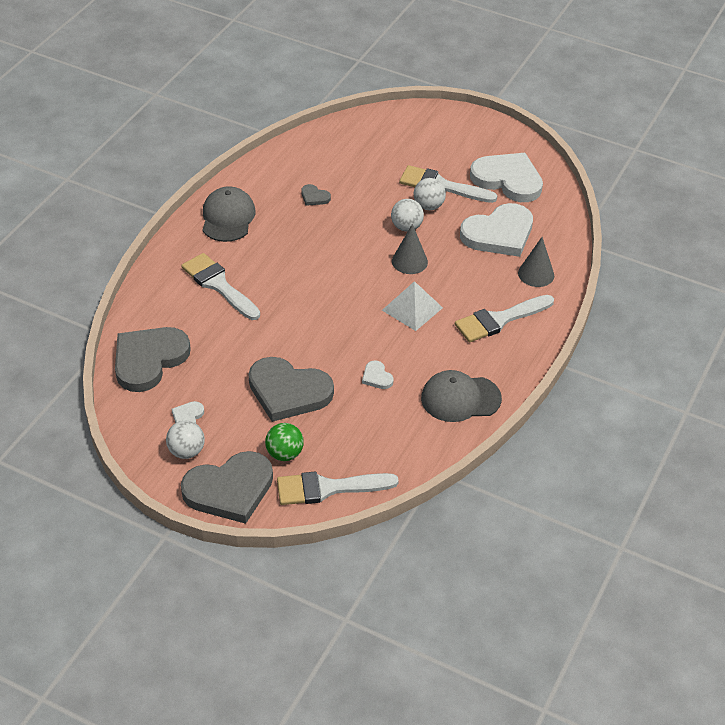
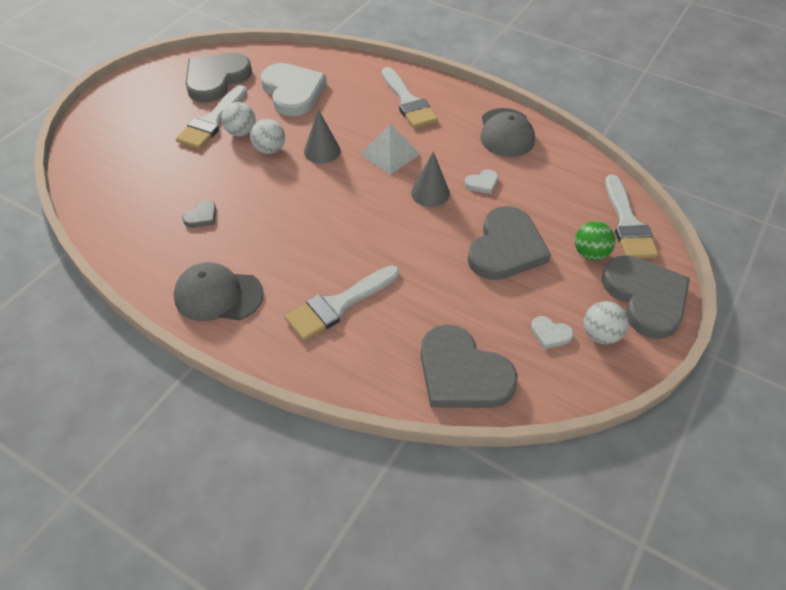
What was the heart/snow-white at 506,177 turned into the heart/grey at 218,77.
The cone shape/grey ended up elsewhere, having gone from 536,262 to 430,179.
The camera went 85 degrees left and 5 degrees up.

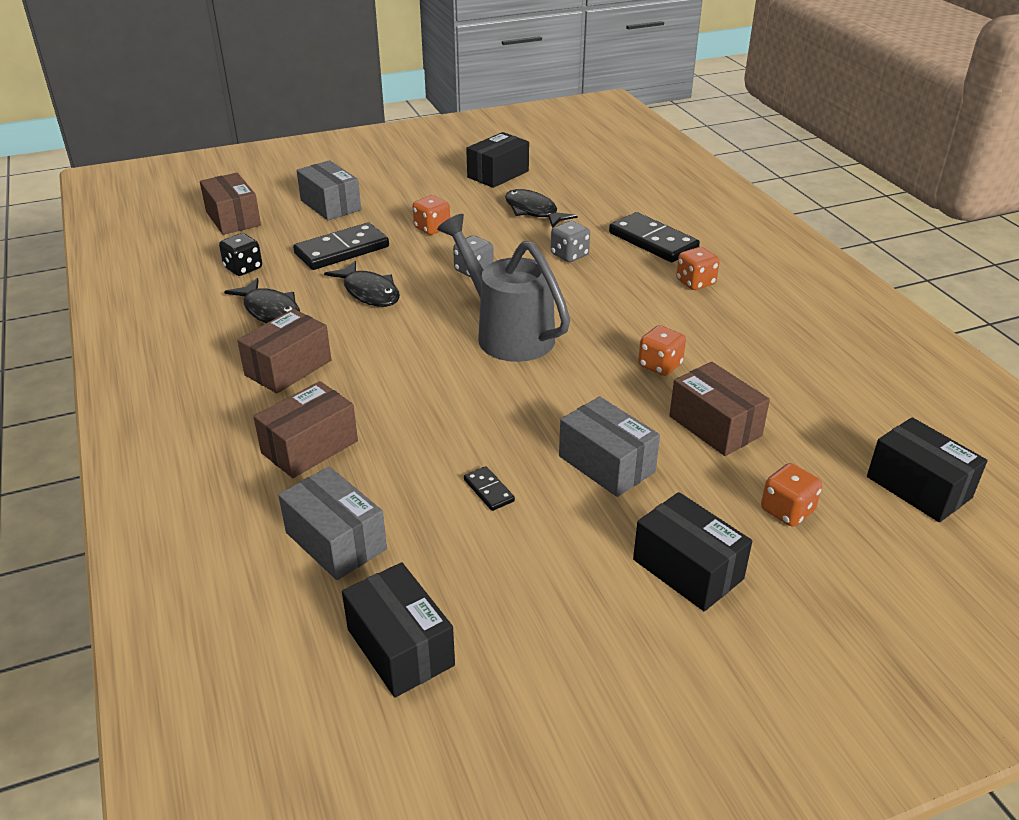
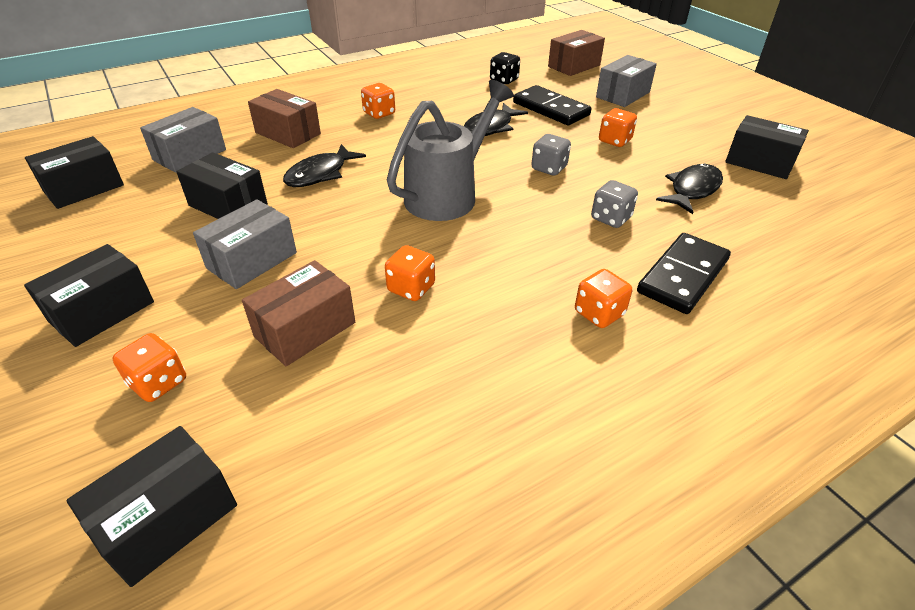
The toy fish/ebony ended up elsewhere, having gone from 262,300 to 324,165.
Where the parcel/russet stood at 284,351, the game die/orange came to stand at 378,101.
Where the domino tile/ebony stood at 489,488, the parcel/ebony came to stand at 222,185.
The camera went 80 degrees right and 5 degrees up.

============================================================

● **Work task**:
Repeat the data exactly, without the pictures.

● **Exercise response**:
What was the heart/snow-white at 506,177 turned into the heart/grey at 218,77.
The cone shape/grey ended up elsewhere, having gone from 536,262 to 430,179.
The camera went 85 degrees left and 5 degrees up.

The toy fish/ebony ended up elsewhere, having gone from 262,300 to 324,165.
Where the parcel/russet stood at 284,351, the game die/orange came to stand at 378,101.
Where the domino tile/ebony stood at 489,488, the parcel/ebony came to stand at 222,185.
The camera went 80 degrees right and 5 degrees up.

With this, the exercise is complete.